## What the task asks
Where the word "bowl" appears in a line below, copy the whole line.

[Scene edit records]

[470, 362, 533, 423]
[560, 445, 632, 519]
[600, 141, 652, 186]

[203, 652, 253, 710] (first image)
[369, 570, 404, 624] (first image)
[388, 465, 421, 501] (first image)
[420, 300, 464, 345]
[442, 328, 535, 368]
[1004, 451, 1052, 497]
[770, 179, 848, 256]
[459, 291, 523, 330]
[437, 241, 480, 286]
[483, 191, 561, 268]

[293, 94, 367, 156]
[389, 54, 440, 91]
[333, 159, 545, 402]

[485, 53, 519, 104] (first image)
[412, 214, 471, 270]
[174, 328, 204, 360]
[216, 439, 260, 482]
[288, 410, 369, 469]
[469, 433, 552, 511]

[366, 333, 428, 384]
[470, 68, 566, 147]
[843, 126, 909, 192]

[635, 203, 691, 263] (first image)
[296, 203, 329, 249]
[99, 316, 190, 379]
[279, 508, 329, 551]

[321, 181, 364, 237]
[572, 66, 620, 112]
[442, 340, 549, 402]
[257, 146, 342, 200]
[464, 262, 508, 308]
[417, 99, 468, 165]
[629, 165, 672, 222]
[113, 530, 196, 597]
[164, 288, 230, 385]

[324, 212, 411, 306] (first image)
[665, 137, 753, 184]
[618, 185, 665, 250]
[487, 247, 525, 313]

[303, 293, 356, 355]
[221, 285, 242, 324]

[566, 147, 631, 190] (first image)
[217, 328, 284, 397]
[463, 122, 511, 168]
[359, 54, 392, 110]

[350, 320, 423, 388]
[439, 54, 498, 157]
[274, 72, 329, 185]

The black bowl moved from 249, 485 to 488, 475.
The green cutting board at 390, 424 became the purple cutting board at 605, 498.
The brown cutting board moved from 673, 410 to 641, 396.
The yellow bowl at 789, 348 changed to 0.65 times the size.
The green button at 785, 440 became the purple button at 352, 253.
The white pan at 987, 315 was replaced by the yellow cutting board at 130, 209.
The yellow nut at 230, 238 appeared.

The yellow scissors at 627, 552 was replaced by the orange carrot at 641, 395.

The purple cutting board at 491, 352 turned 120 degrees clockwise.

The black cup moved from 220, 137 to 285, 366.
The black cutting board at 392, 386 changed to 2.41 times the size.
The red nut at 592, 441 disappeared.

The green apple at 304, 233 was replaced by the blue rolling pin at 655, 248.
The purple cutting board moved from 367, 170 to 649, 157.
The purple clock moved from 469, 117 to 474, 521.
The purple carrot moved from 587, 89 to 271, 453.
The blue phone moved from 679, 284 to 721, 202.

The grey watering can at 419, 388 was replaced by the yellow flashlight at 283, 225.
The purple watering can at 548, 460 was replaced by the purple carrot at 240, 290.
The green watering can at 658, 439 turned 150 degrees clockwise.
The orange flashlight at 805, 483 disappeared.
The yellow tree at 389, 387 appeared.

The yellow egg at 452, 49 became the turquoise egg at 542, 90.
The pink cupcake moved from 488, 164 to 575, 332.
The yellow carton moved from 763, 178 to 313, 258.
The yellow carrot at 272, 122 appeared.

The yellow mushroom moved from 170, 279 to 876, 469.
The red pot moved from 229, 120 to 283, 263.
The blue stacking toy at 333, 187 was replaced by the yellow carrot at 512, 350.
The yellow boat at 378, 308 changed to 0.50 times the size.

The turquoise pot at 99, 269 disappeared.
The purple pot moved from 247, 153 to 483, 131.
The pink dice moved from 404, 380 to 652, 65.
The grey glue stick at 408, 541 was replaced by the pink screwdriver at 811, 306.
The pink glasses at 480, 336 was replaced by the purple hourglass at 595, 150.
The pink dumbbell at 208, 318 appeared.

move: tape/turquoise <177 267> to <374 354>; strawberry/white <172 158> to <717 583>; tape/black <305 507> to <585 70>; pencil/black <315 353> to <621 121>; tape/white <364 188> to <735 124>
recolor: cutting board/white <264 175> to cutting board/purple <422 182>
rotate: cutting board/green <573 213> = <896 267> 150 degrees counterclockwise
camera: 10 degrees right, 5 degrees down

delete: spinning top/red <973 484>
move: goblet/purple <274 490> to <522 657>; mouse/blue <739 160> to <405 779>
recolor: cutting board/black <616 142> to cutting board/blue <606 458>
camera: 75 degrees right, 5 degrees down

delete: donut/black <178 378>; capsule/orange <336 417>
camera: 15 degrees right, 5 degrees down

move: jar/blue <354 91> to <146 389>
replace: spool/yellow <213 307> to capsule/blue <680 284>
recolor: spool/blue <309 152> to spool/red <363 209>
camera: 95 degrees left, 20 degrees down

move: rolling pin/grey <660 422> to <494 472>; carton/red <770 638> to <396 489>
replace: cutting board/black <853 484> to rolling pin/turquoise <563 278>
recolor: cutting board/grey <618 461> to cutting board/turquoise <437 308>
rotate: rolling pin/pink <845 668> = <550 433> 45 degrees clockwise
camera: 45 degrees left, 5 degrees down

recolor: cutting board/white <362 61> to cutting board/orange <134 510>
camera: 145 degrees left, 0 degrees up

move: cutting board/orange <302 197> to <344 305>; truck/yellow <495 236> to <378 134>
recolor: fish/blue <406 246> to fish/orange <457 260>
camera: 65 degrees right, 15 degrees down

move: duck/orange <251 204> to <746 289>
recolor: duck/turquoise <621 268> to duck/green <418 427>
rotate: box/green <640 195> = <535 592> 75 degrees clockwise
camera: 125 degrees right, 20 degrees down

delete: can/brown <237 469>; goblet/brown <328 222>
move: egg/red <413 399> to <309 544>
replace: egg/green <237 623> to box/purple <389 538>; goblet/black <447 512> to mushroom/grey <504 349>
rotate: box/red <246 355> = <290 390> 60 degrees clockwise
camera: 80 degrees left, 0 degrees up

## Answer
The black bowl moved from 249, 485 to 488, 475.
The yellow bowl at 789, 348 changed to 0.65 times the size.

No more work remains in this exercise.